ENTRIES PROVIDED:
[Start of Attachment]

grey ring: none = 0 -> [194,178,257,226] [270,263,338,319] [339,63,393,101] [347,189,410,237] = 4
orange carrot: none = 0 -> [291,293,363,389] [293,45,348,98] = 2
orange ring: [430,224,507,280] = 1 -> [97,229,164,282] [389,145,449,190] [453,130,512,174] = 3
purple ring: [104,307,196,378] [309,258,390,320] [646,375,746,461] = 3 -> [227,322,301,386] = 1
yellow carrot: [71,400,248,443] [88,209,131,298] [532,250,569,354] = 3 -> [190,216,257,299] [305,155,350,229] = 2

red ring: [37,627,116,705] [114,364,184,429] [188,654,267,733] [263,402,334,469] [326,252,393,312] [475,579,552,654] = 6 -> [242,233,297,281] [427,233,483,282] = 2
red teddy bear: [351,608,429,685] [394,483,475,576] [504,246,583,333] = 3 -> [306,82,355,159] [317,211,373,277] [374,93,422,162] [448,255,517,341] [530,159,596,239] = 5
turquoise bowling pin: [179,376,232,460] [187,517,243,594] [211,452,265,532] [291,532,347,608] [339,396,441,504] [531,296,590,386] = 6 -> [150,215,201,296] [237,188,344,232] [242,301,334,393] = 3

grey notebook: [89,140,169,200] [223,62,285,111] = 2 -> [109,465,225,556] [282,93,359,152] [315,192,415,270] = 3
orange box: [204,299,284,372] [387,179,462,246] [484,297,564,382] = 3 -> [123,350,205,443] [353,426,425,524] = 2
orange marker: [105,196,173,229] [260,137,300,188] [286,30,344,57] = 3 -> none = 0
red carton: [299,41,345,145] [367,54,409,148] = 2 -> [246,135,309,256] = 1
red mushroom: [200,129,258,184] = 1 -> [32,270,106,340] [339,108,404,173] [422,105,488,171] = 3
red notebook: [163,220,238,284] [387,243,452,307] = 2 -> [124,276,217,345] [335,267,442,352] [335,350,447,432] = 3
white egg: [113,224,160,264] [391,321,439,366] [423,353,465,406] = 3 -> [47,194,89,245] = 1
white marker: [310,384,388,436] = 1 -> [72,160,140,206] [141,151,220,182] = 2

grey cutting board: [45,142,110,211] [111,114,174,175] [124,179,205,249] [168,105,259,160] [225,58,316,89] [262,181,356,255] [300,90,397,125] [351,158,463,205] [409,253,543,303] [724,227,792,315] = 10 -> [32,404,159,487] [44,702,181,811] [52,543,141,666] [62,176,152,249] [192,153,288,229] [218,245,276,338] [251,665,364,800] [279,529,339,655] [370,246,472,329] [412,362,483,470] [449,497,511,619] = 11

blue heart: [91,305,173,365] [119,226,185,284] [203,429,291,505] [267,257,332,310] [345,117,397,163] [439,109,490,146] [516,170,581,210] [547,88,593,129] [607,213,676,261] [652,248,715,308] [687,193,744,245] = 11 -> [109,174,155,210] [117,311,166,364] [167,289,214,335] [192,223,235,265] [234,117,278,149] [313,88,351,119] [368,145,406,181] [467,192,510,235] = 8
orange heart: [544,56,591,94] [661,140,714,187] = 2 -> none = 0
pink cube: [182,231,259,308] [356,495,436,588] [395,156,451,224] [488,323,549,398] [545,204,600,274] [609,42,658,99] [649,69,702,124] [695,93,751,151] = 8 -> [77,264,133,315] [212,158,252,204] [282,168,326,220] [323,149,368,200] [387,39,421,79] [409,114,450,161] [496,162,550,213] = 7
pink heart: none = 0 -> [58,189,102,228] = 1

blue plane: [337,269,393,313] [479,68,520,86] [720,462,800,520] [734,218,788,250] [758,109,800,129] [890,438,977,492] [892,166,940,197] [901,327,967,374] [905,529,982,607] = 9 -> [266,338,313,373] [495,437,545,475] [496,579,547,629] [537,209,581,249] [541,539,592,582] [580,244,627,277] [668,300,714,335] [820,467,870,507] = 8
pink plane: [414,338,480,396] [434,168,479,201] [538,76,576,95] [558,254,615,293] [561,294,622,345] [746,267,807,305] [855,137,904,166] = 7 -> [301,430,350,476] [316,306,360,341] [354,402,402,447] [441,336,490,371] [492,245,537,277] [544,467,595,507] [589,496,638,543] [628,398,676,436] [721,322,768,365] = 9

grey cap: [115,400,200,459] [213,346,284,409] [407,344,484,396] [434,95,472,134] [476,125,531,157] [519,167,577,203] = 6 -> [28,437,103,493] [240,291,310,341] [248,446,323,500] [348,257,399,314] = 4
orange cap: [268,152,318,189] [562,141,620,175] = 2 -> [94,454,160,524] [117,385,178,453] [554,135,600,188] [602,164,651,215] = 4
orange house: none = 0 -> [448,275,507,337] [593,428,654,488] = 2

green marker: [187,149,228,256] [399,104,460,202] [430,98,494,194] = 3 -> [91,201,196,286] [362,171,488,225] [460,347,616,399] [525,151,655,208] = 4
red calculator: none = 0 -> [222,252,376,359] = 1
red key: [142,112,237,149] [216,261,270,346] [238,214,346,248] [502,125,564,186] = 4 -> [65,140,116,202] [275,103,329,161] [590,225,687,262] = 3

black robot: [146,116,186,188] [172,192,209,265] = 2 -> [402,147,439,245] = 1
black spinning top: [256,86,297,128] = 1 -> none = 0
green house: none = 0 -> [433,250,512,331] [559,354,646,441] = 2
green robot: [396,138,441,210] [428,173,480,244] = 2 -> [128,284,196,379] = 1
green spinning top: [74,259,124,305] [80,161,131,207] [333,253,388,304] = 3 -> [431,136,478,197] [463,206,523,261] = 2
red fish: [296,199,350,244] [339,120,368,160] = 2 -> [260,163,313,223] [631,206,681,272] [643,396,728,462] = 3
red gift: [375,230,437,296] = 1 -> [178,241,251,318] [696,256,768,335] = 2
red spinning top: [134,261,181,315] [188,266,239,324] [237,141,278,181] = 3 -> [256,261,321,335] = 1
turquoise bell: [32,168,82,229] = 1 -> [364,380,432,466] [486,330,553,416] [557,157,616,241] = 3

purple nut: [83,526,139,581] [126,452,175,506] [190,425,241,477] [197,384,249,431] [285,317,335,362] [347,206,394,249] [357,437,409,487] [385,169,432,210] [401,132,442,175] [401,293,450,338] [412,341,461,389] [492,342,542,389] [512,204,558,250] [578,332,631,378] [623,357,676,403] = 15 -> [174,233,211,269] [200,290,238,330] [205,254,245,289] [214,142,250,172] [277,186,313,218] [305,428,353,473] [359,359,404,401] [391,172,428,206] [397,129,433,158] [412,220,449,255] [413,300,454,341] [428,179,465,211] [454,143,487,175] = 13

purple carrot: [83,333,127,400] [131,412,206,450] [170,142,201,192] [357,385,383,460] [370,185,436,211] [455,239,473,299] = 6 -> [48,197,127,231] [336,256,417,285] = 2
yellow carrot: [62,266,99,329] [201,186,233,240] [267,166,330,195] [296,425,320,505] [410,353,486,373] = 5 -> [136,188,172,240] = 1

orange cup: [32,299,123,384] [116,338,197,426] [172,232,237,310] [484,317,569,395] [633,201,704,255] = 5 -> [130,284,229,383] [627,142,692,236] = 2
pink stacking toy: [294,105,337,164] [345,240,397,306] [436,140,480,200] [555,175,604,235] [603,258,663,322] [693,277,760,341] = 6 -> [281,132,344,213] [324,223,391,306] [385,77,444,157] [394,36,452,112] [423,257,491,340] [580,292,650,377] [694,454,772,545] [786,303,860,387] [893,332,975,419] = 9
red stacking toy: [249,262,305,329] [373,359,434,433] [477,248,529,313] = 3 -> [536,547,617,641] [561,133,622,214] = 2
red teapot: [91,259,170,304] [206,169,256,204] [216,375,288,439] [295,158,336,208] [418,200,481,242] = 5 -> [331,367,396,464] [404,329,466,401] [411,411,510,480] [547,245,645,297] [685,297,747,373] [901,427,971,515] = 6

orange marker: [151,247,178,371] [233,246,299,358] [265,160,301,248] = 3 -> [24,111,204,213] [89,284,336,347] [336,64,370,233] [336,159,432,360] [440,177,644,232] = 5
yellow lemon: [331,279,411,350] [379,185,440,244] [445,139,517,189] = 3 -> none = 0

[End of Attachment]

WORK INSTRUCTION: Keep both end lines and retype everything in the records above from the line containing "red calculator: none" through the line containing "turquoise bell: [32,168,82,229]", exactly, with nothing else.

TASK OUTPUT:
red calculator: none = 0 -> [222,252,376,359] = 1
red key: [142,112,237,149] [216,261,270,346] [238,214,346,248] [502,125,564,186] = 4 -> [65,140,116,202] [275,103,329,161] [590,225,687,262] = 3

black robot: [146,116,186,188] [172,192,209,265] = 2 -> [402,147,439,245] = 1
black spinning top: [256,86,297,128] = 1 -> none = 0
green house: none = 0 -> [433,250,512,331] [559,354,646,441] = 2
green robot: [396,138,441,210] [428,173,480,244] = 2 -> [128,284,196,379] = 1
green spinning top: [74,259,124,305] [80,161,131,207] [333,253,388,304] = 3 -> [431,136,478,197] [463,206,523,261] = 2
red fish: [296,199,350,244] [339,120,368,160] = 2 -> [260,163,313,223] [631,206,681,272] [643,396,728,462] = 3
red gift: [375,230,437,296] = 1 -> [178,241,251,318] [696,256,768,335] = 2
red spinning top: [134,261,181,315] [188,266,239,324] [237,141,278,181] = 3 -> [256,261,321,335] = 1
turquoise bell: [32,168,82,229] = 1 -> [364,380,432,466] [486,330,553,416] [557,157,616,241] = 3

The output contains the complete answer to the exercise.